(Beginning of DATA SUPPLIED)

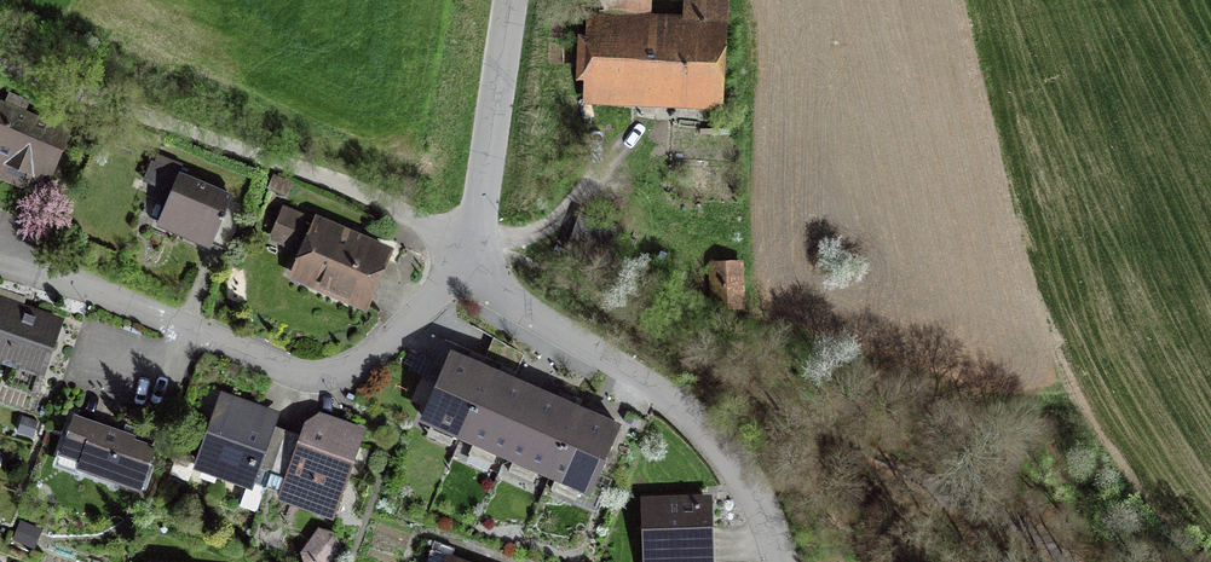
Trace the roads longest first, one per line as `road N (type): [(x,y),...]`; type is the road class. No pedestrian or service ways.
road 1 (track): [(1072,561),(1018,521),(862,452),(532,265),(486,283)]
road 2 (residential): [(463,263),(361,366),(315,377),(0,266)]
road 3 (residential): [(0,62),(320,177),(411,218),(463,263)]
road 4 (residential): [(463,263),(687,415),(734,464),(773,528),(782,561)]
road 5 (residential): [(508,0),(463,263)]

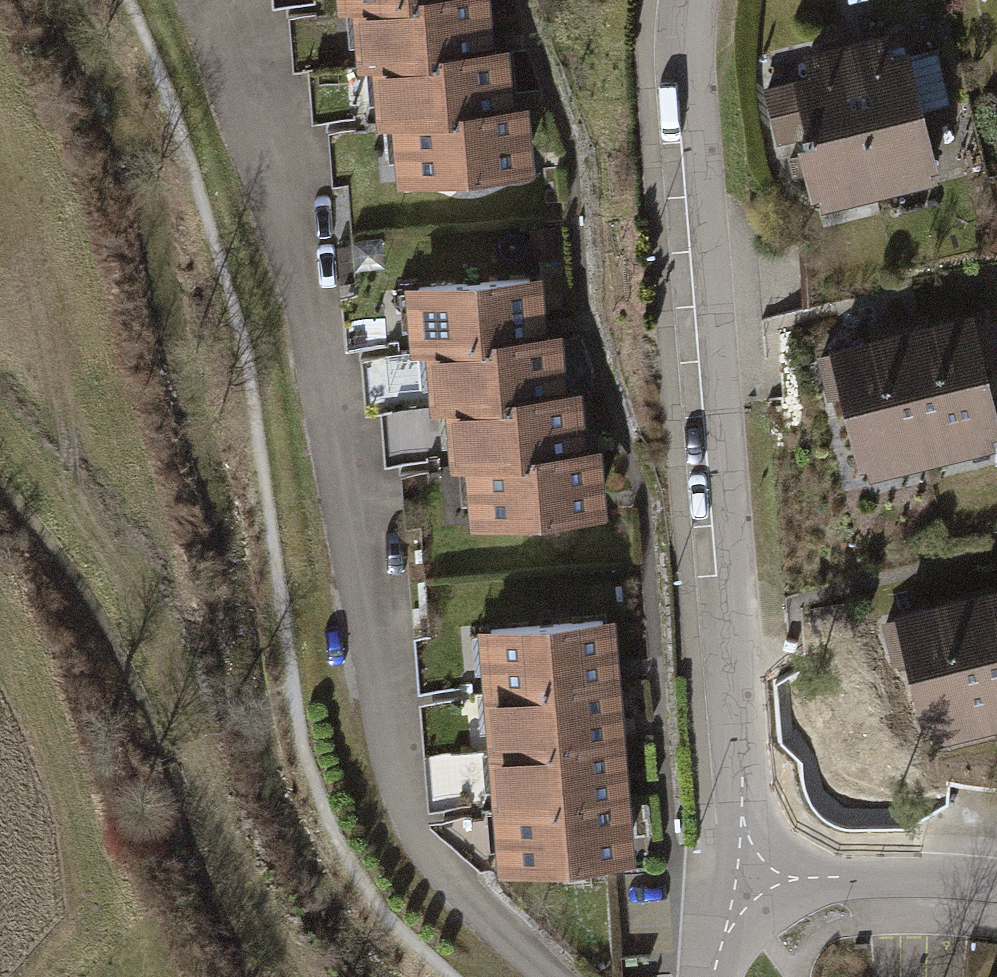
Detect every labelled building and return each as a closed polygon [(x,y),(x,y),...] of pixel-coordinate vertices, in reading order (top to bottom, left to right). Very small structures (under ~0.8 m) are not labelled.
[(344,8),(430,0),(328,0),(329,9),(344,8)] [(362,63),(485,51),(480,0),(430,0),(344,8),(349,64),(362,63)] [(950,106),(938,58),(915,63),(914,60),(893,65),(888,44),(850,53),(884,190),(943,176),(927,112),(950,106)] [(368,124),(383,123),(506,112),(501,50),(485,51),(362,63),(368,124)] [(817,84),(770,95),(782,146),(806,140),(810,158),(807,158),(818,207),(883,191),(850,53),(812,62),(817,84)] [(383,123),(388,184),(524,172),(519,111),(506,112),(383,123)] [(402,352),(416,351),(543,338),(536,273),(396,286),(402,352)] [(907,338),(937,459),(996,444),(996,402),(977,321),(907,338)] [(422,411),(438,410),(559,397),(553,337),(543,338),(416,351),(422,411)] [(906,339),(836,357),(867,478),(936,460),(906,339)] [(444,466),(455,465),(577,453),(572,396),(559,397),(438,410),(444,466)] [(577,453),(455,465),(460,530),(599,518),(593,452),(577,453)] [(970,604),(996,709),(996,597),(970,604)] [(901,621),(931,742),(996,726),(996,709),(970,604),(901,621)] [(468,630),(473,692),(612,679),(606,617),(468,630)] [(473,692),(479,754),(618,743),(612,679),(473,692)] [(479,754),(484,812),(623,801),(618,743),(479,754)] [(623,801),(484,812),(489,877),(628,866),(623,801)]
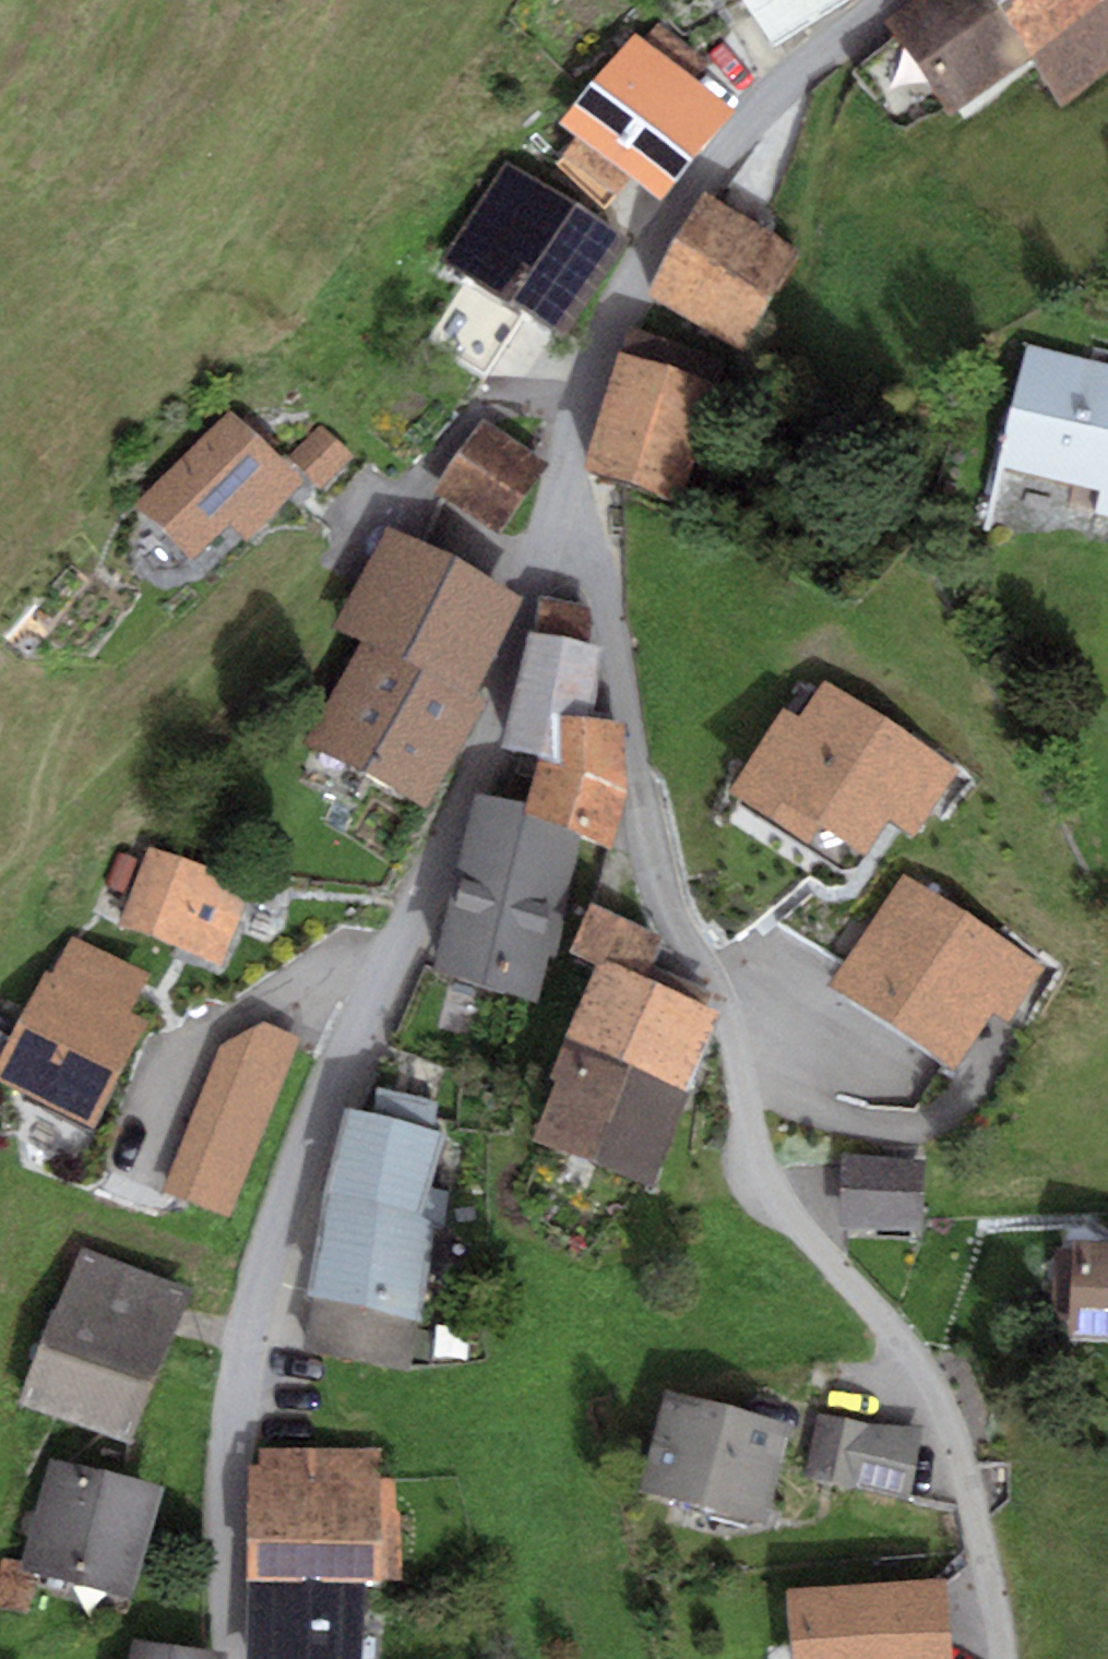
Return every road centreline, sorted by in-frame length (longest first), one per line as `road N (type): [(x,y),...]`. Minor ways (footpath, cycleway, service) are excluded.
road 1 (residential): [(1001,1658),(998,1611),(935,1376),(764,1177),(724,1001),(673,919),(649,853),(615,636),(591,553),(571,527),(554,523)]
road 2 (residential): [(237,1658),(237,1399),(265,1268),(304,1149),(464,801),(554,523)]
road 3 (residential): [(554,523),(588,394),(643,265),(736,142),(883,0)]

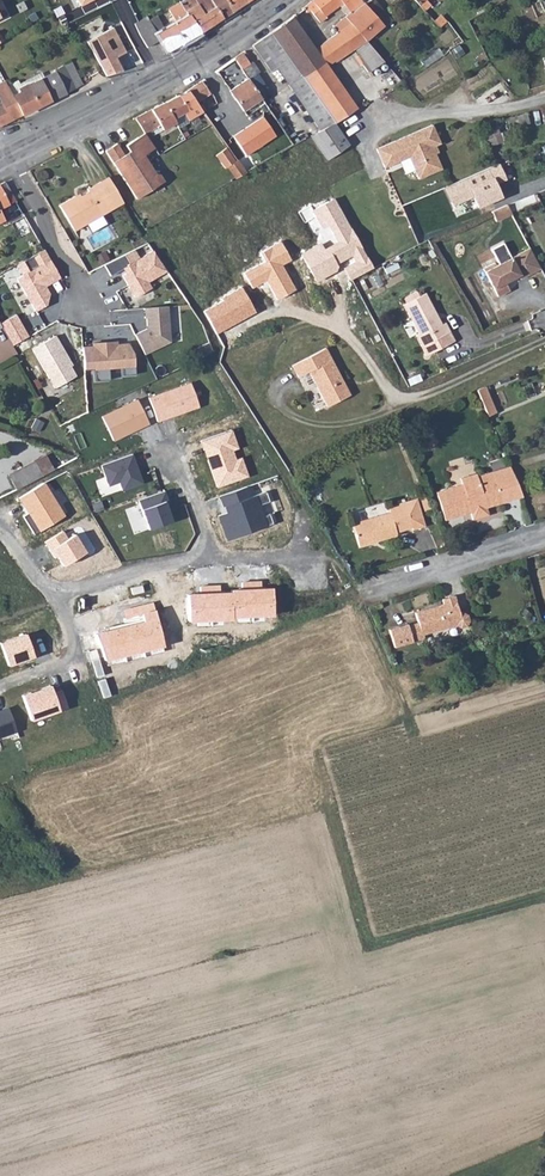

(End of DATA SUPPLIED)

## [INSTRUCTIONS FOR THE TASK]
Once the pictures are set aside, write out each record exactly.

## [ANSWER SPACE]
Trace the roads longest first, one per line as `road N (type): [(x,y),...]`; type is the road class. No pedestrian or service ways.
road 1 (track): [(1072,561),(1018,521),(862,452),(532,265),(486,283)]
road 2 (residential): [(463,263),(361,366),(315,377),(0,266)]
road 3 (residential): [(0,62),(320,177),(411,218),(463,263)]
road 4 (residential): [(463,263),(687,415),(734,464),(773,528),(782,561)]
road 5 (residential): [(508,0),(463,263)]

Detect every labelled building and return each as a closed polygon [(x,y),(x,y),...] of pixel-coordinate vertices, in reading order (top to bottom, left to right). Very small structures (under ~0.8 m) are not labelled.
[(344,8),(430,0),(328,0),(329,9),(344,8)] [(362,63),(485,51),(480,0),(430,0),(344,8),(349,64),(362,63)] [(950,106),(938,58),(915,63),(914,60),(893,65),(888,44),(850,53),(884,190),(943,176),(927,112),(950,106)] [(368,124),(383,123),(506,112),(501,50),(485,51),(362,63),(368,124)] [(817,84),(770,95),(782,146),(806,140),(810,158),(807,158),(818,207),(883,191),(850,53),(812,62),(817,84)] [(383,123),(388,184),(524,172),(519,111),(506,112),(383,123)] [(402,352),(416,351),(543,338),(536,273),(396,286),(402,352)] [(907,338),(937,459),(996,444),(996,402),(977,321),(907,338)] [(422,411),(438,410),(559,397),(553,337),(543,338),(416,351),(422,411)] [(906,339),(836,357),(867,478),(936,460),(906,339)] [(444,466),(455,465),(577,453),(572,396),(559,397),(438,410),(444,466)] [(577,453),(455,465),(460,530),(599,518),(593,452),(577,453)] [(970,604),(996,709),(996,597),(970,604)] [(901,621),(931,742),(996,726),(996,709),(970,604),(901,621)] [(468,630),(473,692),(612,679),(606,617),(468,630)] [(473,692),(479,754),(618,743),(612,679),(473,692)] [(479,754),(484,812),(623,801),(618,743),(479,754)] [(623,801),(484,812),(489,877),(628,866),(623,801)]
Return every road centreline, sorted by in-frame length (longest first), one per line as `road N (type): [(x,y),...]`. Minor ways (footpath, cycleway, service) are excluded.
road 1 (residential): [(1001,1658),(998,1611),(935,1376),(764,1177),(724,1001),(673,919),(649,853),(615,636),(591,553),(571,527),(554,523)]
road 2 (residential): [(237,1658),(237,1399),(265,1268),(304,1149),(464,801),(554,523)]
road 3 (residential): [(554,523),(588,394),(643,265),(736,142),(883,0)]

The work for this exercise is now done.